● EXERCISE: Each line from the one with "BARO pin SCL: D2 -> D0" through the last line of the records must be output exactly, both ends included.
══════
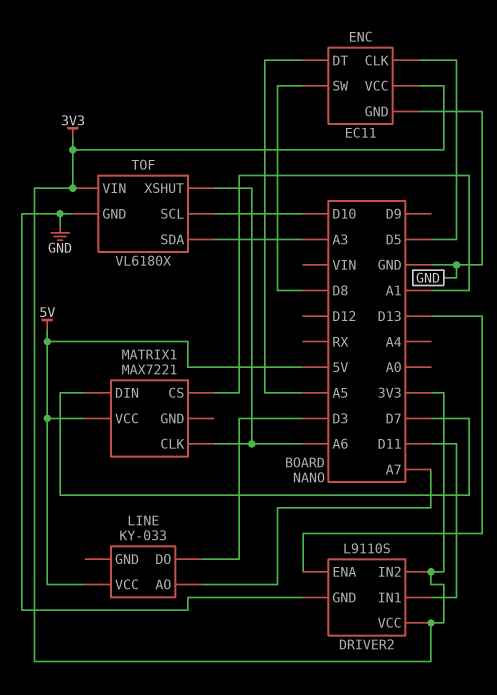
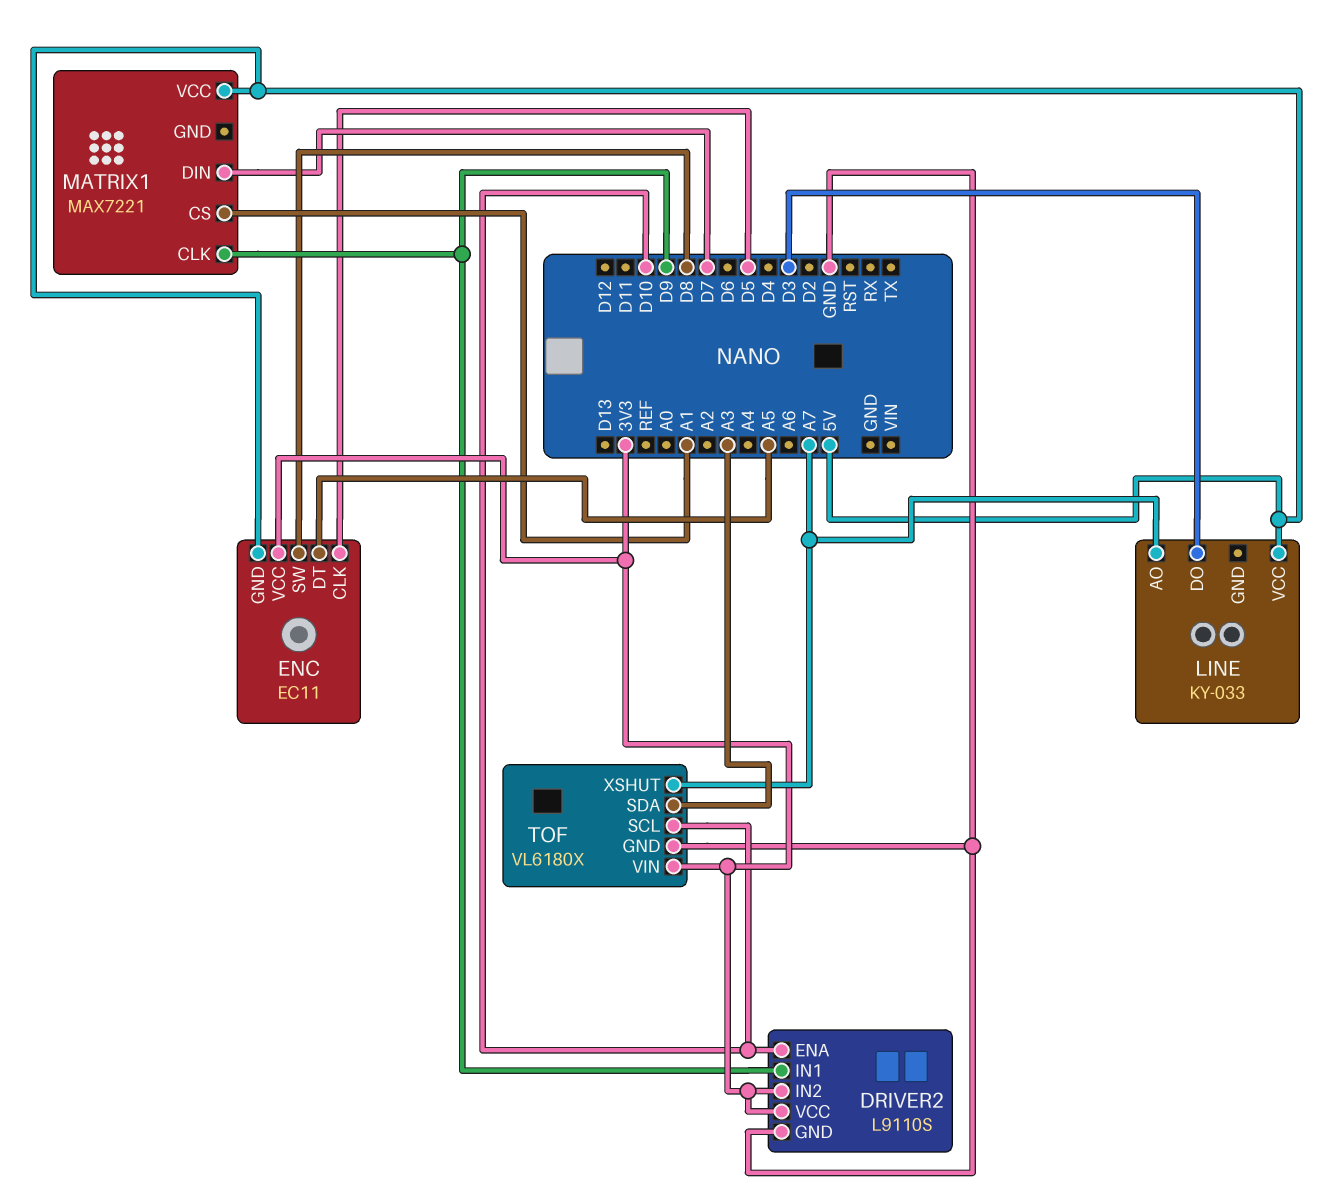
DRIVER2 pin ENA: D13 -> D10
DRIVER2 pin IN1: D11 -> D9
ENC pin GND: GND -> 5V
MATRIX1 pin CLK: A6 -> D9
TOF pin XSHUT: A6 -> A7

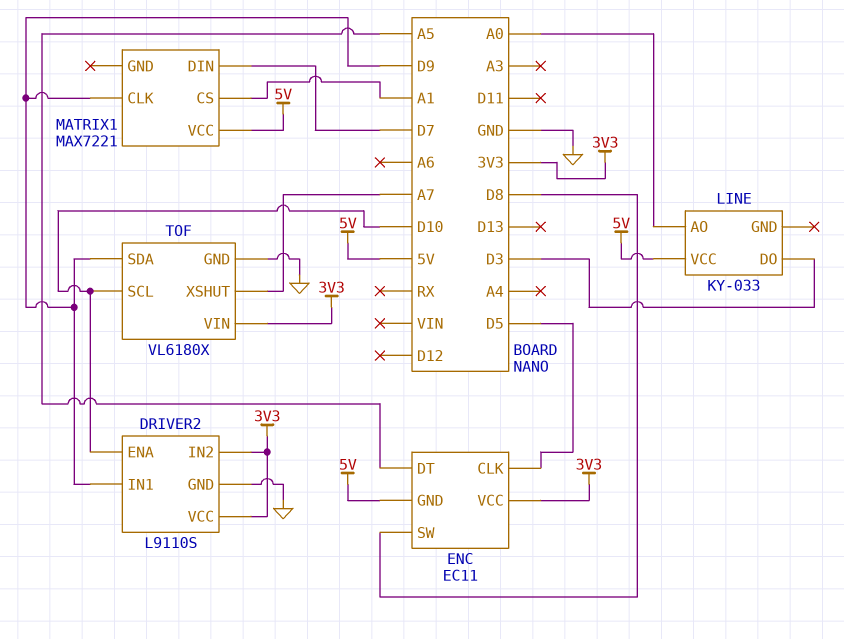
LINE pin AO: A7 -> A0
TOF pin SDA: A3 -> D9

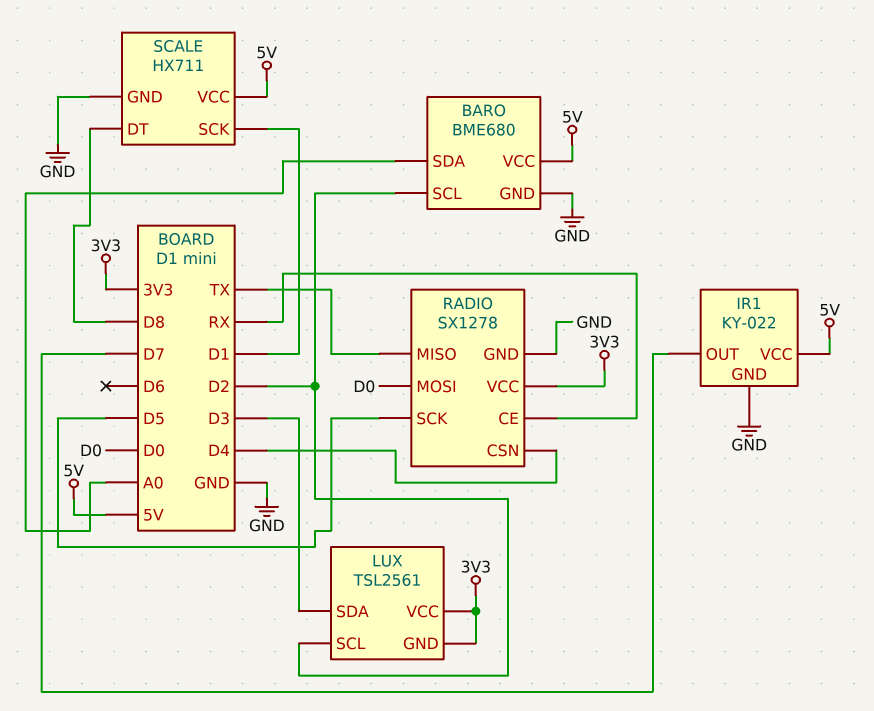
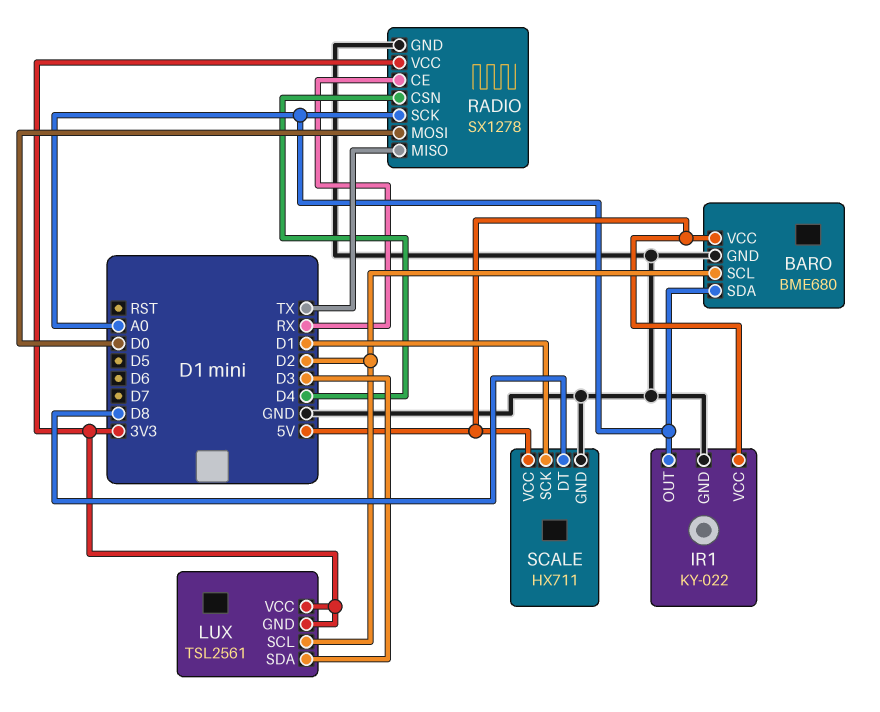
IR1 pin OUT: D7 -> A0
RADIO pin SCK: D5 -> A0

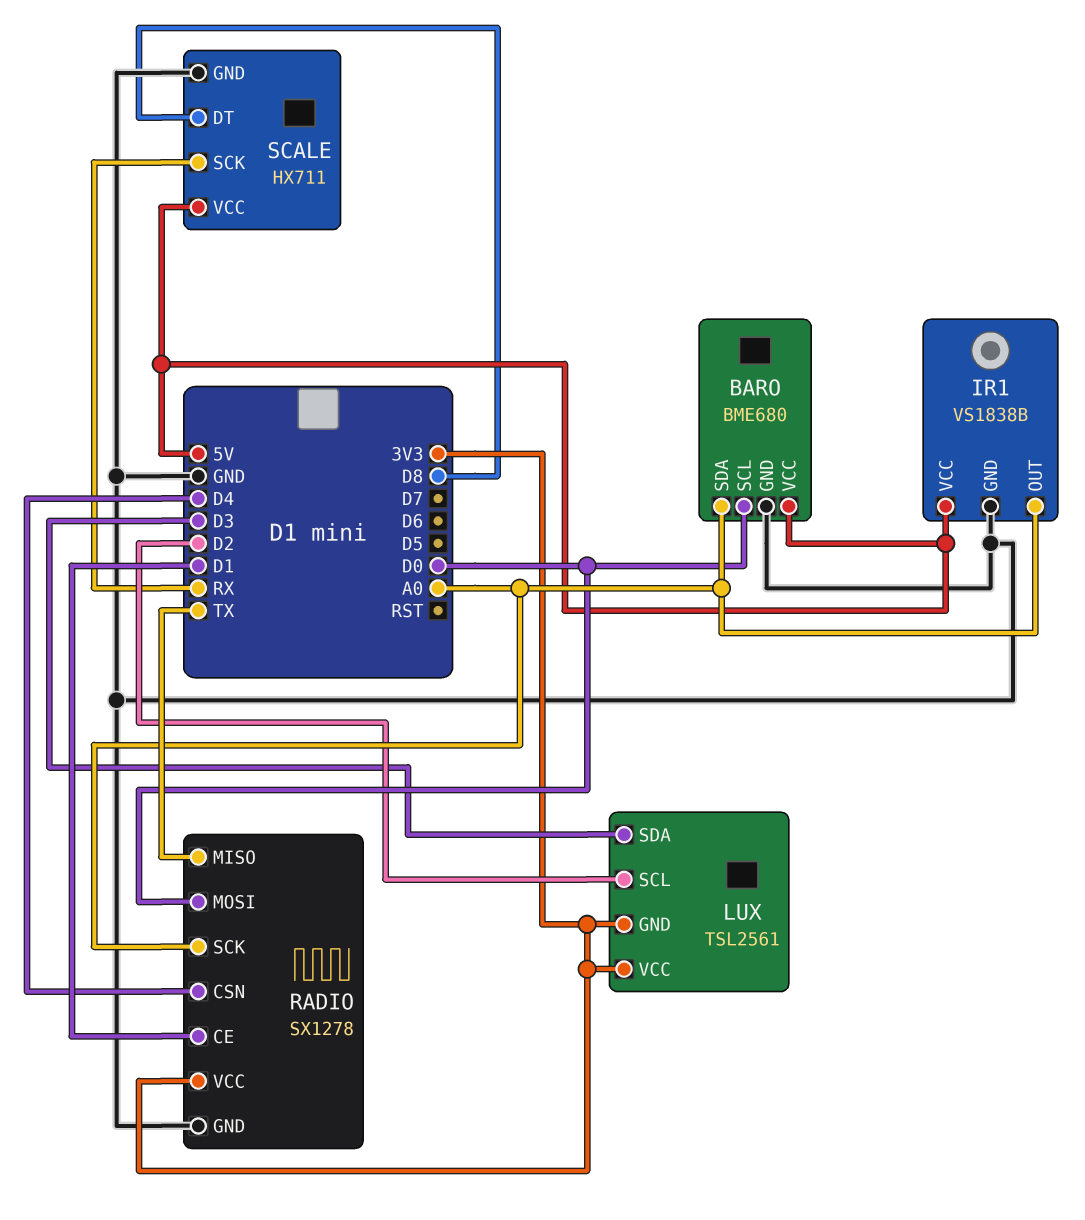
BARO pin SCL: D2 -> D0
IR1: KY-022 -> VS1838B
RADIO pin CE: RX -> D1
SCALE pin SCK: D1 -> RX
══════
● RESULT OF THIS EXERCISE:
BARO pin SCL: D2 -> D0
IR1: KY-022 -> VS1838B
RADIO pin CE: RX -> D1
SCALE pin SCK: D1 -> RX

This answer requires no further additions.